Collection entries
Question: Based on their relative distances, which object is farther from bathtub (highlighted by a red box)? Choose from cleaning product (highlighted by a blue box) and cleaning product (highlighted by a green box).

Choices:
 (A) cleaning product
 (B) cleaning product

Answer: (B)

• **ABOUT THIS TASK**
Find each line in the items above that contains the word "product", treating uppercase and lowercase as different, and copy those lines.

• **WRITTEN RESPONSE**
Question: Based on their relative distances, which object is farther from bathtub (highlighted by a red box)? Choose from cleaning product (highlighted by a blue box) and cleaning product (highlighted by a green box).
 (A) cleaning product
 (B) cleaning product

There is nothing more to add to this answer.